[EXERCISE INSTRUCTIONS] Return each entry word for word. Leave the images out.

────────────────────

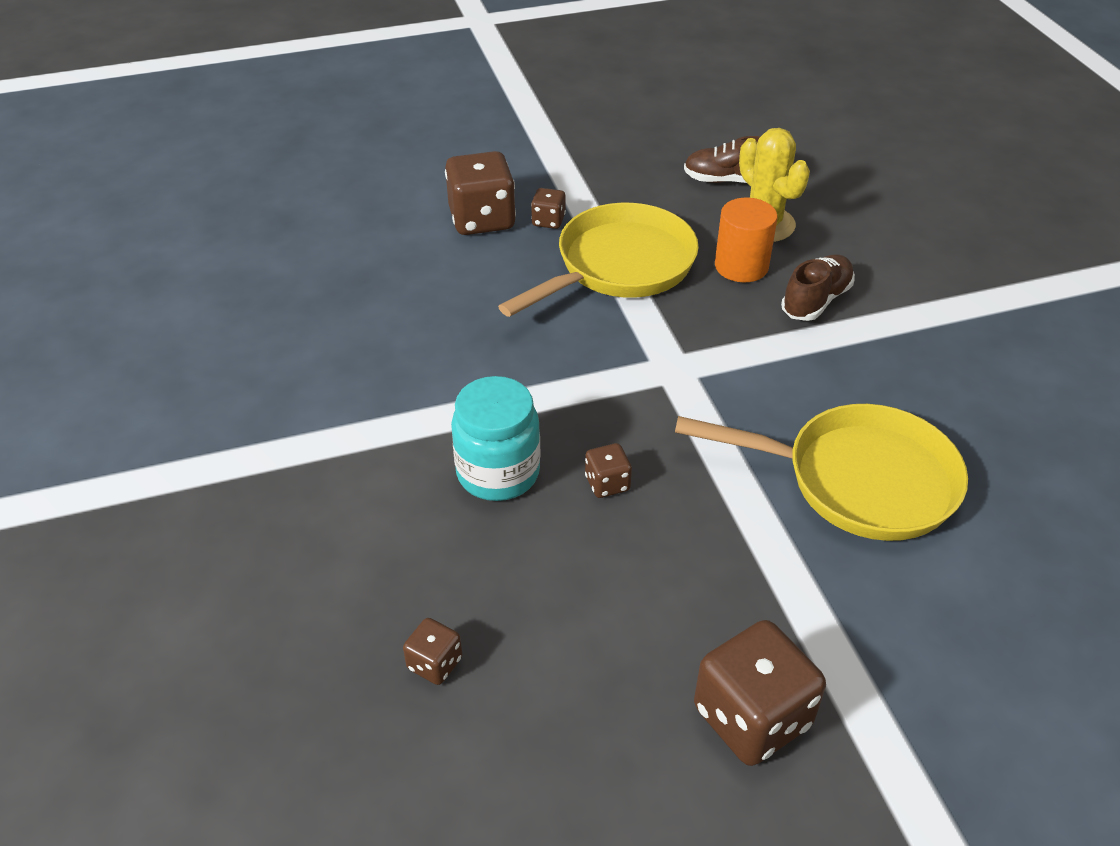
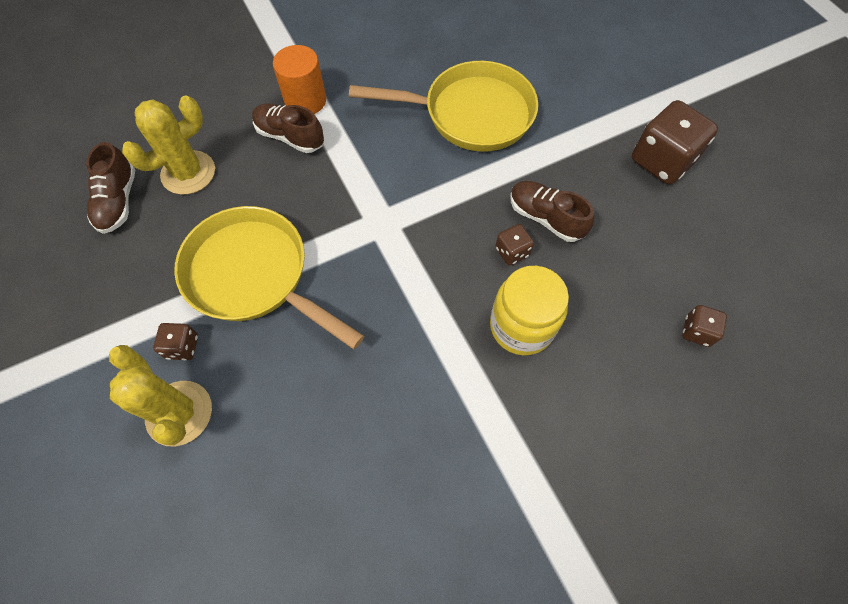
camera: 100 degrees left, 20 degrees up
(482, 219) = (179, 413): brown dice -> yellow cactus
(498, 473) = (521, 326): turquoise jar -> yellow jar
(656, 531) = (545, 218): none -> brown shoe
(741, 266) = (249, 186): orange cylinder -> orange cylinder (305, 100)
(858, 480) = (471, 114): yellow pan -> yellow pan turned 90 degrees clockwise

────────────────────

[OUTPUT]
camera: 100 degrees left, 20 degrees up
(482, 219) = (179, 413): brown dice -> yellow cactus
(498, 473) = (521, 326): turquoise jar -> yellow jar
(656, 531) = (545, 218): none -> brown shoe
(741, 266) = (249, 186): orange cylinder -> orange cylinder (305, 100)
(858, 480) = (471, 114): yellow pan -> yellow pan turned 90 degrees clockwise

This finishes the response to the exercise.